◆ **About this exercise**: Each line below from the one containing "camera: 35 degrees left, 5 degrees down" through the one containing "(326, 121) = (548, 261): white" is to be given again exactly, and no line outside that span.

══ Data shown ══

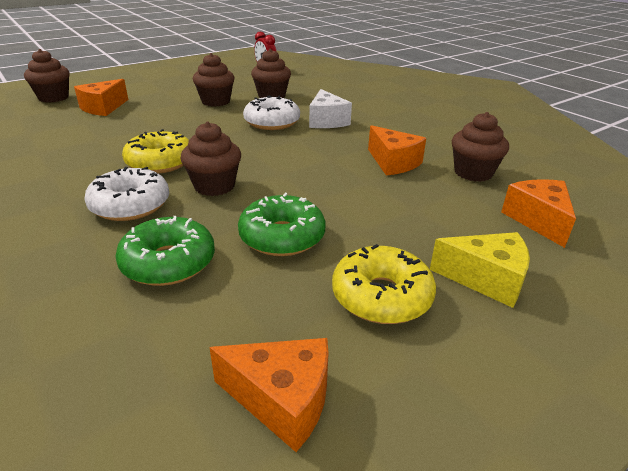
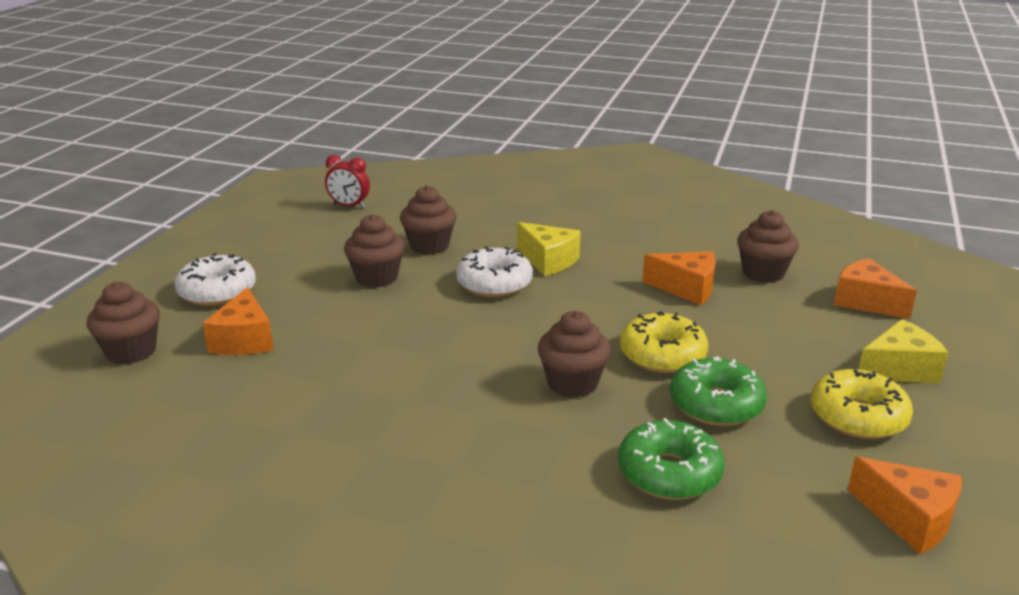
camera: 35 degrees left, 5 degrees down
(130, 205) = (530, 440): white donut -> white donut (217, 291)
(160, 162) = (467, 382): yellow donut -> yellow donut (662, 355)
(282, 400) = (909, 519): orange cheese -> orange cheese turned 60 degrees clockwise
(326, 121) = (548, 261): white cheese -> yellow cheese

═══
══ Data shown ══

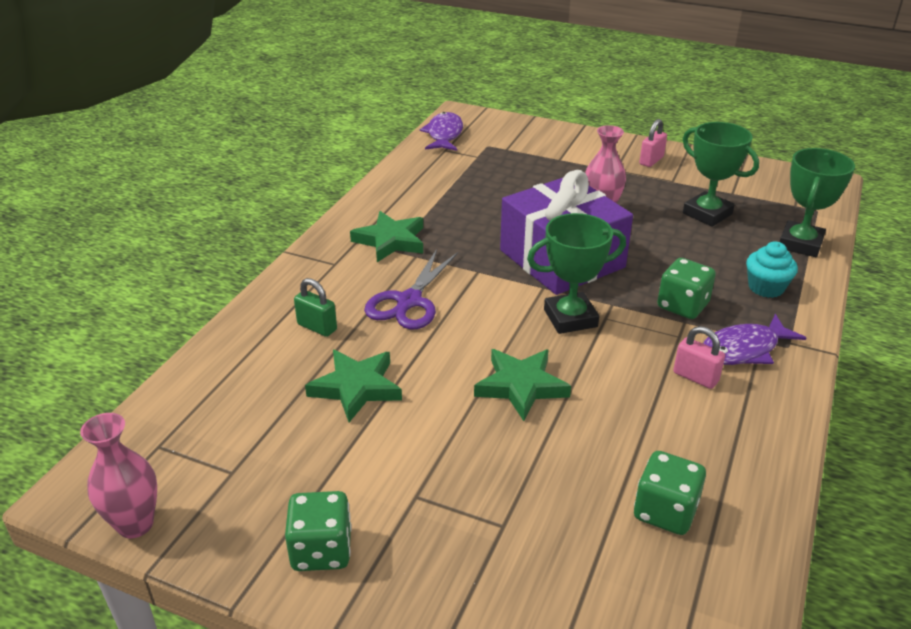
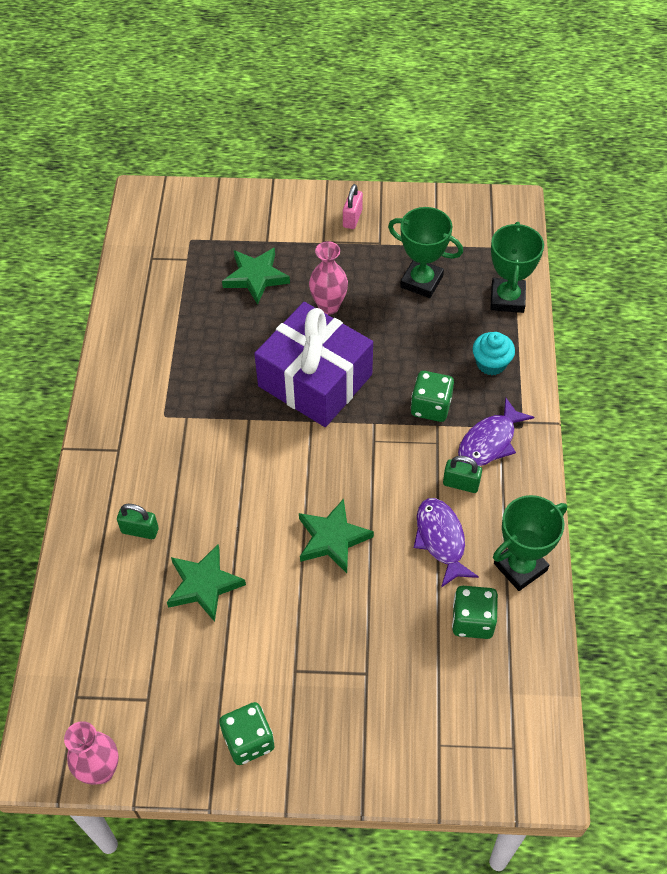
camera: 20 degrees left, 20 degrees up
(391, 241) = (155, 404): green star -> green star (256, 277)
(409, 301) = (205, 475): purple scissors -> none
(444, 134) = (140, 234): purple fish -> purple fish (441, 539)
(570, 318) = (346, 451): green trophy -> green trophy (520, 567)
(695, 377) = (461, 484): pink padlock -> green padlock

═══

◆ **Response to the task**:
camera: 35 degrees left, 5 degrees down
(130, 205) = (530, 440): white donut -> white donut (217, 291)
(160, 162) = (467, 382): yellow donut -> yellow donut (662, 355)
(282, 400) = (909, 519): orange cheese -> orange cheese turned 60 degrees clockwise
(326, 121) = (548, 261): white cheese -> yellow cheese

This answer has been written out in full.